── Record extracts ──

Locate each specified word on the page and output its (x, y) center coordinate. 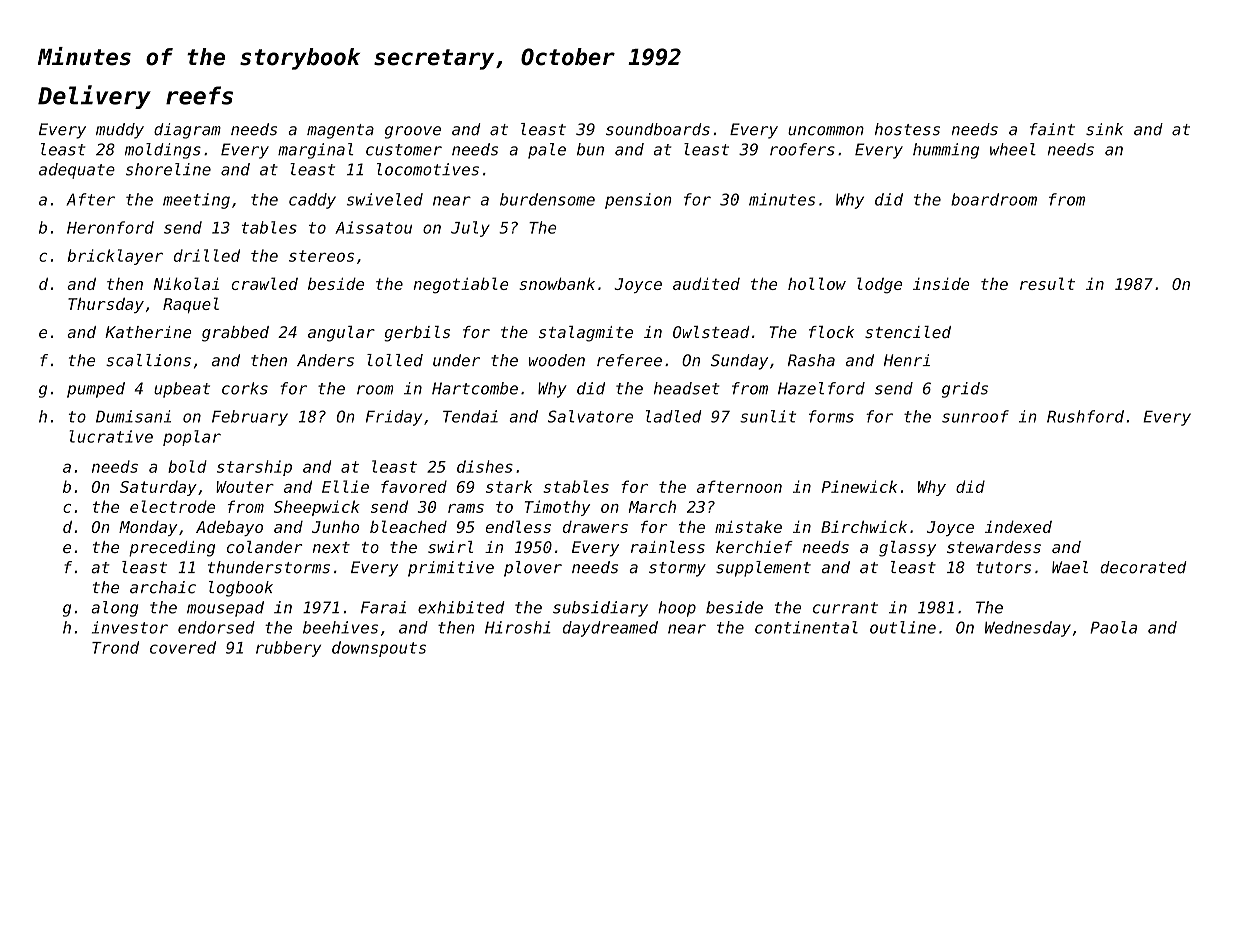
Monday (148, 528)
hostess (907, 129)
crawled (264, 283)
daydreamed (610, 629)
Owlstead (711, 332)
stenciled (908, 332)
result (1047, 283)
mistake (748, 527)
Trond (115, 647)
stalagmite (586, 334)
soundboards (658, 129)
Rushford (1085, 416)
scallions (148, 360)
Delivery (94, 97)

───
── Record extracts ──

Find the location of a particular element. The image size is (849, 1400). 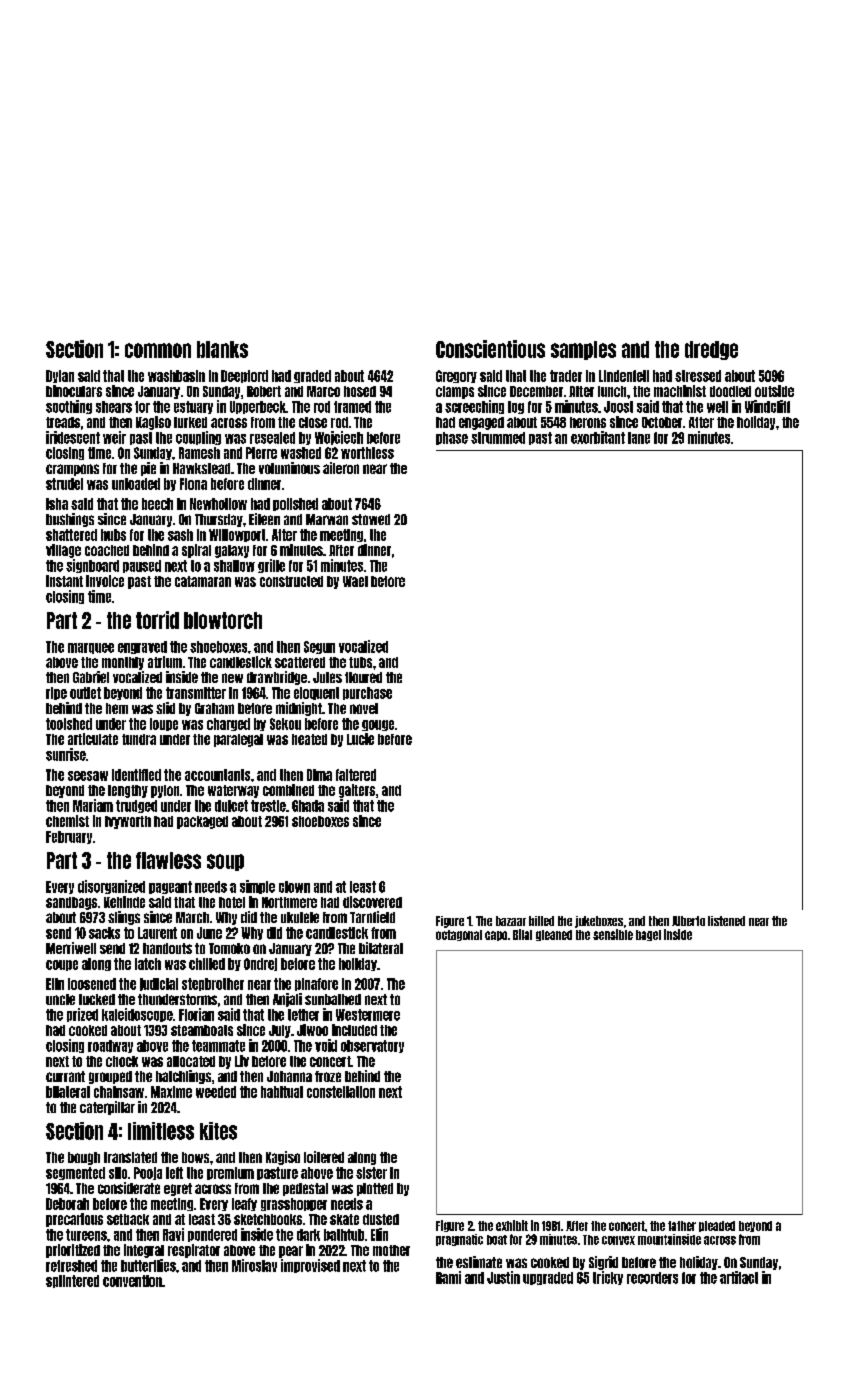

───

## Direction
Write out again the items starting with the line that contains "Locate each specified" and going on through the line that contains "Delivery (94, 97)", substituting "midpoint" for "center" and keeping everything else unchanged. Leave the pictures out of your answer.

## The answer
Locate each specified word on the page and output its (x, y) midpoint coordinate. 
Monday (148, 528)
hostess (907, 129)
crawled (264, 283)
daydreamed (610, 629)
Owlstead (711, 332)
stenciled (908, 332)
result (1047, 283)
mistake (748, 527)
Trond (115, 647)
stalagmite (586, 334)
soundboards (658, 129)
Rushford (1085, 416)
scallions (148, 360)
Delivery (94, 97)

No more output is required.